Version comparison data
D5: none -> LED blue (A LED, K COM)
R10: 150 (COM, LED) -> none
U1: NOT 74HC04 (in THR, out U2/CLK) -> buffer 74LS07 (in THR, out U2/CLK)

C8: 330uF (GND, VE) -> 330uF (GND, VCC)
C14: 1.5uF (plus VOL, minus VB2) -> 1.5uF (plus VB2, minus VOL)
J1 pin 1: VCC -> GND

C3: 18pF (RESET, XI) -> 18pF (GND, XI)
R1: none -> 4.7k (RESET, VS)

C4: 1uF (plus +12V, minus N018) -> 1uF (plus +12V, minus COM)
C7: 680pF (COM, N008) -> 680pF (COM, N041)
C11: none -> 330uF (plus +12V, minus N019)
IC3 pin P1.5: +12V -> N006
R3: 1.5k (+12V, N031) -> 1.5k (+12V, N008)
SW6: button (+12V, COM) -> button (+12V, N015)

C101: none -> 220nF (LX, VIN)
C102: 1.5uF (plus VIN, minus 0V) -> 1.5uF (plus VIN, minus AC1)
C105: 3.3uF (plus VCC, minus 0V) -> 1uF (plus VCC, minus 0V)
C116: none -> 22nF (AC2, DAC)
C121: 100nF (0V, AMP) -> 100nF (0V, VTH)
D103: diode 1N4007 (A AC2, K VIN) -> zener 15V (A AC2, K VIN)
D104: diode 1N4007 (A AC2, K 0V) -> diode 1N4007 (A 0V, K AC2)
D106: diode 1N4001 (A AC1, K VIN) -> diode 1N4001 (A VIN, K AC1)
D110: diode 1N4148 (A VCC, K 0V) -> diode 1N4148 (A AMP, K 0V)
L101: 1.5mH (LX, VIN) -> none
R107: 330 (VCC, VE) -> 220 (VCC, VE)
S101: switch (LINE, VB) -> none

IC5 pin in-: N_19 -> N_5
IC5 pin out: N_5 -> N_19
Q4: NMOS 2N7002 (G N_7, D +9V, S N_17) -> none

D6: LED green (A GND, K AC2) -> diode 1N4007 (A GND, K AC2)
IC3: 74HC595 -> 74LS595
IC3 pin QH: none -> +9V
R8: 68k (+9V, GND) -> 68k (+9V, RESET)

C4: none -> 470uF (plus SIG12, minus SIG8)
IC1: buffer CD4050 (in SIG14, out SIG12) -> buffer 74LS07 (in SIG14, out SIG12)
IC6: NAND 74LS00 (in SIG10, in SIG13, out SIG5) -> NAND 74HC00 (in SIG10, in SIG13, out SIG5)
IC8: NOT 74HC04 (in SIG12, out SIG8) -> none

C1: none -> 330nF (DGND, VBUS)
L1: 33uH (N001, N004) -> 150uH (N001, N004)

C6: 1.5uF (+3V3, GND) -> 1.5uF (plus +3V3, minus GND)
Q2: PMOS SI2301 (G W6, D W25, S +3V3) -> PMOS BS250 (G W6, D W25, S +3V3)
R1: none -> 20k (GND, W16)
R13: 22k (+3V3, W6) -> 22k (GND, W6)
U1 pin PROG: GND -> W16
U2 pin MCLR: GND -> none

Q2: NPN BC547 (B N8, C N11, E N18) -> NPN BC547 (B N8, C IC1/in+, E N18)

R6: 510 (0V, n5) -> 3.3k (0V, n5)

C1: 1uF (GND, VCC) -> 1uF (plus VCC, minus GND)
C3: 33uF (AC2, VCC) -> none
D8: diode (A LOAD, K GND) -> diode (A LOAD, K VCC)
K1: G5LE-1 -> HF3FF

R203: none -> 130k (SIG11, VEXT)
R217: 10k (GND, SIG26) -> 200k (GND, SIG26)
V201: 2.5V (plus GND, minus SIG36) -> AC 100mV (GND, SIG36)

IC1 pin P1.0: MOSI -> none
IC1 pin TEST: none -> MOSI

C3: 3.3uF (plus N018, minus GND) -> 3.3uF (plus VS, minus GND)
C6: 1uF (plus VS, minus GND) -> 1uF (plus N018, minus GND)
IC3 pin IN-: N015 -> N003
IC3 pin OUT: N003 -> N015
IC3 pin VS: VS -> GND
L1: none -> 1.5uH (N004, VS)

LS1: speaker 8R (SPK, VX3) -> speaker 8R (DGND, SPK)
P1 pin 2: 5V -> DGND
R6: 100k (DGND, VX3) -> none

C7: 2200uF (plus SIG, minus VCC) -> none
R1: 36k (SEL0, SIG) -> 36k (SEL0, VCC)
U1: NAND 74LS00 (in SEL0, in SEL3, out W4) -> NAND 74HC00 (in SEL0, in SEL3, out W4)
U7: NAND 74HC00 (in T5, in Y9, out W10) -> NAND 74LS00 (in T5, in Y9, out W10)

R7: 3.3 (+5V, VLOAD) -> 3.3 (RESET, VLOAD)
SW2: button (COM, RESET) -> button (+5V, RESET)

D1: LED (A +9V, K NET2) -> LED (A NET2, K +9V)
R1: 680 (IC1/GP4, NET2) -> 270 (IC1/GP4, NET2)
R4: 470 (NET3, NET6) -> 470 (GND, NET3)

— What is needed —
All of the entries must be quoted exactly; please include each one.

— Answer for the task —
D5: none -> LED blue (A LED, K COM)
R10: 150 (COM, LED) -> none
U1: NOT 74HC04 (in THR, out U2/CLK) -> buffer 74LS07 (in THR, out U2/CLK)

C8: 330uF (GND, VE) -> 330uF (GND, VCC)
C14: 1.5uF (plus VOL, minus VB2) -> 1.5uF (plus VB2, minus VOL)
J1 pin 1: VCC -> GND

C3: 18pF (RESET, XI) -> 18pF (GND, XI)
R1: none -> 4.7k (RESET, VS)

C4: 1uF (plus +12V, minus N018) -> 1uF (plus +12V, minus COM)
C7: 680pF (COM, N008) -> 680pF (COM, N041)
C11: none -> 330uF (plus +12V, minus N019)
IC3 pin P1.5: +12V -> N006
R3: 1.5k (+12V, N031) -> 1.5k (+12V, N008)
SW6: button (+12V, COM) -> button (+12V, N015)

C101: none -> 220nF (LX, VIN)
C102: 1.5uF (plus VIN, minus 0V) -> 1.5uF (plus VIN, minus AC1)
C105: 3.3uF (plus VCC, minus 0V) -> 1uF (plus VCC, minus 0V)
C116: none -> 22nF (AC2, DAC)
C121: 100nF (0V, AMP) -> 100nF (0V, VTH)
D103: diode 1N4007 (A AC2, K VIN) -> zener 15V (A AC2, K VIN)
D104: diode 1N4007 (A AC2, K 0V) -> diode 1N4007 (A 0V, K AC2)
D106: diode 1N4001 (A AC1, K VIN) -> diode 1N4001 (A VIN, K AC1)
D110: diode 1N4148 (A VCC, K 0V) -> diode 1N4148 (A AMP, K 0V)
L101: 1.5mH (LX, VIN) -> none
R107: 330 (VCC, VE) -> 220 (VCC, VE)
S101: switch (LINE, VB) -> none

IC5 pin in-: N_19 -> N_5
IC5 pin out: N_5 -> N_19
Q4: NMOS 2N7002 (G N_7, D +9V, S N_17) -> none

D6: LED green (A GND, K AC2) -> diode 1N4007 (A GND, K AC2)
IC3: 74HC595 -> 74LS595
IC3 pin QH: none -> +9V
R8: 68k (+9V, GND) -> 68k (+9V, RESET)

C4: none -> 470uF (plus SIG12, minus SIG8)
IC1: buffer CD4050 (in SIG14, out SIG12) -> buffer 74LS07 (in SIG14, out SIG12)
IC6: NAND 74LS00 (in SIG10, in SIG13, out SIG5) -> NAND 74HC00 (in SIG10, in SIG13, out SIG5)
IC8: NOT 74HC04 (in SIG12, out SIG8) -> none

C1: none -> 330nF (DGND, VBUS)
L1: 33uH (N001, N004) -> 150uH (N001, N004)

C6: 1.5uF (+3V3, GND) -> 1.5uF (plus +3V3, minus GND)
Q2: PMOS SI2301 (G W6, D W25, S +3V3) -> PMOS BS250 (G W6, D W25, S +3V3)
R1: none -> 20k (GND, W16)
R13: 22k (+3V3, W6) -> 22k (GND, W6)
U1 pin PROG: GND -> W16
U2 pin MCLR: GND -> none

Q2: NPN BC547 (B N8, C N11, E N18) -> NPN BC547 (B N8, C IC1/in+, E N18)

R6: 510 (0V, n5) -> 3.3k (0V, n5)

C1: 1uF (GND, VCC) -> 1uF (plus VCC, minus GND)
C3: 33uF (AC2, VCC) -> none
D8: diode (A LOAD, K GND) -> diode (A LOAD, K VCC)
K1: G5LE-1 -> HF3FF

R203: none -> 130k (SIG11, VEXT)
R217: 10k (GND, SIG26) -> 200k (GND, SIG26)
V201: 2.5V (plus GND, minus SIG36) -> AC 100mV (GND, SIG36)

IC1 pin P1.0: MOSI -> none
IC1 pin TEST: none -> MOSI

C3: 3.3uF (plus N018, minus GND) -> 3.3uF (plus VS, minus GND)
C6: 1uF (plus VS, minus GND) -> 1uF (plus N018, minus GND)
IC3 pin IN-: N015 -> N003
IC3 pin OUT: N003 -> N015
IC3 pin VS: VS -> GND
L1: none -> 1.5uH (N004, VS)

LS1: speaker 8R (SPK, VX3) -> speaker 8R (DGND, SPK)
P1 pin 2: 5V -> DGND
R6: 100k (DGND, VX3) -> none

C7: 2200uF (plus SIG, minus VCC) -> none
R1: 36k (SEL0, SIG) -> 36k (SEL0, VCC)
U1: NAND 74LS00 (in SEL0, in SEL3, out W4) -> NAND 74HC00 (in SEL0, in SEL3, out W4)
U7: NAND 74HC00 (in T5, in Y9, out W10) -> NAND 74LS00 (in T5, in Y9, out W10)

R7: 3.3 (+5V, VLOAD) -> 3.3 (RESET, VLOAD)
SW2: button (COM, RESET) -> button (+5V, RESET)

D1: LED (A +9V, K NET2) -> LED (A NET2, K +9V)
R1: 680 (IC1/GP4, NET2) -> 270 (IC1/GP4, NET2)
R4: 470 (NET3, NET6) -> 470 (GND, NET3)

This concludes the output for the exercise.